■ **Written problem**:
Tally the lines in the data below that contain the string "kern", and reply with the count alone.

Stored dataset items
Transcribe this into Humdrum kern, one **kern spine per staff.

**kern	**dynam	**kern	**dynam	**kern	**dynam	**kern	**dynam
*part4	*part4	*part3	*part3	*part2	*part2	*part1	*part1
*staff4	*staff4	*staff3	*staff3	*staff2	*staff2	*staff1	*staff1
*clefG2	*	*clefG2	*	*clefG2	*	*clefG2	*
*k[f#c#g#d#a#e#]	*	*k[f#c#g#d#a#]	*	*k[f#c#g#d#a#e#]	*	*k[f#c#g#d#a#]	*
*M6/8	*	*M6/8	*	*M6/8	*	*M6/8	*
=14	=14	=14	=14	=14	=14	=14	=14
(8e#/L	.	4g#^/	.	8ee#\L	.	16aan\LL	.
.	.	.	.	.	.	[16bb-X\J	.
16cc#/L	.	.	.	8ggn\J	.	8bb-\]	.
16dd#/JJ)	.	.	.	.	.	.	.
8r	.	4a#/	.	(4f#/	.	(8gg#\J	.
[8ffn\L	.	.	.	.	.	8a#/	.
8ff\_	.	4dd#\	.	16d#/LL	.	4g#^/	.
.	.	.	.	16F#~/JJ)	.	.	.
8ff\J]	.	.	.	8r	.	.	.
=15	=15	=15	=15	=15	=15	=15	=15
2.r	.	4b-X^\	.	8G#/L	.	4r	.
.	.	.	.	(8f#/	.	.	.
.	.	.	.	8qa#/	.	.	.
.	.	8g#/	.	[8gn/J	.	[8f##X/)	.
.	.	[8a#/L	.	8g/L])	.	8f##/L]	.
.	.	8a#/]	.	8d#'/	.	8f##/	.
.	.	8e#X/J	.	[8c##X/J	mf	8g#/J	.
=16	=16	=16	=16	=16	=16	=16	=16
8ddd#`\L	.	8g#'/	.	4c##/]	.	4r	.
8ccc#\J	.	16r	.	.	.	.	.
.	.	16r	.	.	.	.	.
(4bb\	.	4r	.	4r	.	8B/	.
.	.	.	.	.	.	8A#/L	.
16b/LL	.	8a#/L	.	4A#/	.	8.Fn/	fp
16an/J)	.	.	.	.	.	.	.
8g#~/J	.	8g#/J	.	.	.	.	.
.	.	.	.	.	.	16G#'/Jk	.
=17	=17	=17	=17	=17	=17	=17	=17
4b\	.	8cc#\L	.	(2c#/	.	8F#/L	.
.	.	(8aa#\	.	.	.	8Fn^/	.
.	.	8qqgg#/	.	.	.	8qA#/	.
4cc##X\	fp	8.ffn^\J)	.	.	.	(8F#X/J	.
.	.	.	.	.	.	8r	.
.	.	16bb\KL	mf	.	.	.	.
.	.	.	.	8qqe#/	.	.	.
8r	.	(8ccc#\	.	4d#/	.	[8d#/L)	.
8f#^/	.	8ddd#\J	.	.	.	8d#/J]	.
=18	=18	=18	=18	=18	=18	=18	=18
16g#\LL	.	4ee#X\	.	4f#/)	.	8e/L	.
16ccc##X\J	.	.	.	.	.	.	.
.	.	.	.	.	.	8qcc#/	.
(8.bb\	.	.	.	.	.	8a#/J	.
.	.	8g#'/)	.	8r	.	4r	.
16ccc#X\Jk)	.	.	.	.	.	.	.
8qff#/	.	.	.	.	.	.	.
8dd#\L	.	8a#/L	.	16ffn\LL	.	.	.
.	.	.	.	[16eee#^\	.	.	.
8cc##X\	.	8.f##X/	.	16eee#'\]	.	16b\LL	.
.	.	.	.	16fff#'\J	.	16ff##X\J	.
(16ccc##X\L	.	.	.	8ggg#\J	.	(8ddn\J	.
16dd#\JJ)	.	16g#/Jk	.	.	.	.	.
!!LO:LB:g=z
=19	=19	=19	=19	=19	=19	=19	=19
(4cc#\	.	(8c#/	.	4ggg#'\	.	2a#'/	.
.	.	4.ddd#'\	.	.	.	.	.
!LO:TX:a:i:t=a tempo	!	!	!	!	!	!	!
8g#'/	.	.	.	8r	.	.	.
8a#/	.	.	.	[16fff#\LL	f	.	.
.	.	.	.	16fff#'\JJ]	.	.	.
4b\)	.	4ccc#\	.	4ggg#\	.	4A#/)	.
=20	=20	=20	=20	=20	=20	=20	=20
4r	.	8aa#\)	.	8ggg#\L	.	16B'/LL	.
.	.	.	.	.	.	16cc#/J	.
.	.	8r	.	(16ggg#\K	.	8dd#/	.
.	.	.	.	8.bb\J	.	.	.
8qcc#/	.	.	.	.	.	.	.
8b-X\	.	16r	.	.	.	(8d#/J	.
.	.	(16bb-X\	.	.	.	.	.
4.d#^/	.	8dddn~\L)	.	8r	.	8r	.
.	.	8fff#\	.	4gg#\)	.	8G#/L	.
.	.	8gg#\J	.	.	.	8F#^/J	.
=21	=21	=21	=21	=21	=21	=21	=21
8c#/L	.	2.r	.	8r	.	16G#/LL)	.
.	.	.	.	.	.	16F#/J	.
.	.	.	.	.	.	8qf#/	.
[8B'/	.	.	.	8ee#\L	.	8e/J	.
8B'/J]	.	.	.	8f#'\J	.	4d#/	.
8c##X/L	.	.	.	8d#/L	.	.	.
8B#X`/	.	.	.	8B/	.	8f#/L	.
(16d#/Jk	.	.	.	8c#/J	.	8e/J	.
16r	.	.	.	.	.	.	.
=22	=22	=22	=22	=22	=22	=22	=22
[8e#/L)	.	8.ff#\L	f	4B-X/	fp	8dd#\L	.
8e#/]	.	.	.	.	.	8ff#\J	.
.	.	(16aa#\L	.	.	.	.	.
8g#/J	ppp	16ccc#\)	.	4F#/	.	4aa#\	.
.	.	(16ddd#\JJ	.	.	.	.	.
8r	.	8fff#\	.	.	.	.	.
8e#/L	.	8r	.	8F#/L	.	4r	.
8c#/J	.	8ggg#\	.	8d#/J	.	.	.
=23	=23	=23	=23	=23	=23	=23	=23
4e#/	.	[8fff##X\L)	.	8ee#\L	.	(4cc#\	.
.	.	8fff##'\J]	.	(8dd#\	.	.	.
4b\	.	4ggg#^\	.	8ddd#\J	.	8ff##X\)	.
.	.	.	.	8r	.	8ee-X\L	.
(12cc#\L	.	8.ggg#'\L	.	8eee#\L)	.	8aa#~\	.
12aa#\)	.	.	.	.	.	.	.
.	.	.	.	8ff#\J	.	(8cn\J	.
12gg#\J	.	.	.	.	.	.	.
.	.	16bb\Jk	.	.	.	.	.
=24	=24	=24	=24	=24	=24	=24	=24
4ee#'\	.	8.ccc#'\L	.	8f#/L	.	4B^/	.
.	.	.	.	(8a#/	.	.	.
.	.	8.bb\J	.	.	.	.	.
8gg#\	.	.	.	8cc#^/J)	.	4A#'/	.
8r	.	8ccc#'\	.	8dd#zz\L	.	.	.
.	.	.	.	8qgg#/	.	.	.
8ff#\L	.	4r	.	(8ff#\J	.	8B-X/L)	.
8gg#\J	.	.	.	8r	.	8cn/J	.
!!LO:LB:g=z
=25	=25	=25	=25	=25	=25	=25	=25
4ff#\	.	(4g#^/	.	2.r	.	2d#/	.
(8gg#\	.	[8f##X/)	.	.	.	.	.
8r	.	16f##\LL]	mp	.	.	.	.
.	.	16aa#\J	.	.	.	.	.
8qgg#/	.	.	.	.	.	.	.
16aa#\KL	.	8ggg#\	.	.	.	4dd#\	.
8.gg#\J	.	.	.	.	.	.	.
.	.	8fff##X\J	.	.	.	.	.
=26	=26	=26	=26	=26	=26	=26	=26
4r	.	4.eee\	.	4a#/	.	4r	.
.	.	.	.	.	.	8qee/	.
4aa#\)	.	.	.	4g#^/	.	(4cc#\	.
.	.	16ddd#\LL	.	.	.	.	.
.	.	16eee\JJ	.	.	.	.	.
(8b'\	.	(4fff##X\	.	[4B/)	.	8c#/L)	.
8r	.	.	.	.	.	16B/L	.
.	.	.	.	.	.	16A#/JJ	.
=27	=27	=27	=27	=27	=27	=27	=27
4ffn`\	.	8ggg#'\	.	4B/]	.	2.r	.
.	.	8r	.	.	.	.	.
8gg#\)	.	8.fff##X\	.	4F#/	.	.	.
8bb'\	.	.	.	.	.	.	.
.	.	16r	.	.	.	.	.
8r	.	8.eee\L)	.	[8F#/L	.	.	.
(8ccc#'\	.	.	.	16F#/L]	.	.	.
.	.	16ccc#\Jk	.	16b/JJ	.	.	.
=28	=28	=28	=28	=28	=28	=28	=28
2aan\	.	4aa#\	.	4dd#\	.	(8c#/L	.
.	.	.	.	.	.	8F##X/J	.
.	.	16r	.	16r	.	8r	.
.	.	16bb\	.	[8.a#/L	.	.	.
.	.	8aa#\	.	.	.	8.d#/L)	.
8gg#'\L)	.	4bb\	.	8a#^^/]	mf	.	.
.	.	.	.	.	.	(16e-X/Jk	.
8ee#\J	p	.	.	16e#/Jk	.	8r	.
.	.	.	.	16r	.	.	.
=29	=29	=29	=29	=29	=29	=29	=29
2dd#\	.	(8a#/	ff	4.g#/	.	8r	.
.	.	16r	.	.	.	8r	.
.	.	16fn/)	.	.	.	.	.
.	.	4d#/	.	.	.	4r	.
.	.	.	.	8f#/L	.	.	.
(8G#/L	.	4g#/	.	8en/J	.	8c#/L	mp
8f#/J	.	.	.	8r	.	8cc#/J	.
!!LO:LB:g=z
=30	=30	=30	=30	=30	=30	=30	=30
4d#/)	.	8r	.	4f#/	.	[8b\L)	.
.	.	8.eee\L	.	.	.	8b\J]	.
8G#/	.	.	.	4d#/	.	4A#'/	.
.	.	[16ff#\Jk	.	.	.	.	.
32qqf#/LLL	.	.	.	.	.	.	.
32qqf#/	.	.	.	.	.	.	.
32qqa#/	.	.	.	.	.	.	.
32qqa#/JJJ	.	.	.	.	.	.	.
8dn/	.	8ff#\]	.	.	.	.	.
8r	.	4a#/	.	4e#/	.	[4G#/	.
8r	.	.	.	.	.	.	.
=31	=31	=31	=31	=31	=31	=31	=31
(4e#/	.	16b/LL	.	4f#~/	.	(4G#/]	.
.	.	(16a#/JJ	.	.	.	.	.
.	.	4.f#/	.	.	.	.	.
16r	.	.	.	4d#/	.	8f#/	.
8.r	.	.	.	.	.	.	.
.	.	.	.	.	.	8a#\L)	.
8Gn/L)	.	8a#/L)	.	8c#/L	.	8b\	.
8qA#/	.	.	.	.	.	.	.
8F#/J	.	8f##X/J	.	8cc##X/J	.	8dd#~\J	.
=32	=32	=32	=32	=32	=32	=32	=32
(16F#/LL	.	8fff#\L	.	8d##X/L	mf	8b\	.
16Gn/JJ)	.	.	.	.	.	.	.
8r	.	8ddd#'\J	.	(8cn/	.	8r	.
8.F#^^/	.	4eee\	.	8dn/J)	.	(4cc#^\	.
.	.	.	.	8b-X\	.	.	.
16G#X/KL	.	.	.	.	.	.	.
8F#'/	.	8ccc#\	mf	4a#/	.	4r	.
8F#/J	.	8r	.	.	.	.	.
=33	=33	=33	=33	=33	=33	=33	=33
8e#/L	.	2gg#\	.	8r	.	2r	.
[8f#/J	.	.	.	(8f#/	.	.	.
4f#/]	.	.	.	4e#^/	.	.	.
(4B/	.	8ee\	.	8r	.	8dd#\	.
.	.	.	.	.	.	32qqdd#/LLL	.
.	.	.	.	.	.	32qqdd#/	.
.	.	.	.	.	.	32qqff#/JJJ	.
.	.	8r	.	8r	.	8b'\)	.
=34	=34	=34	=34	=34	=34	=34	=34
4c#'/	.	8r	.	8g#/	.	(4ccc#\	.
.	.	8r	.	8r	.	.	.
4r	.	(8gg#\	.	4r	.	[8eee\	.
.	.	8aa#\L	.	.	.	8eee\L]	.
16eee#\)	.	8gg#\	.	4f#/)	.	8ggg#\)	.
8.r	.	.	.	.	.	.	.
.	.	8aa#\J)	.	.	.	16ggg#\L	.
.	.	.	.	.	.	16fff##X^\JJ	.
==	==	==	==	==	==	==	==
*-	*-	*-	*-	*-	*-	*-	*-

■ **Reply to the exercise**:
2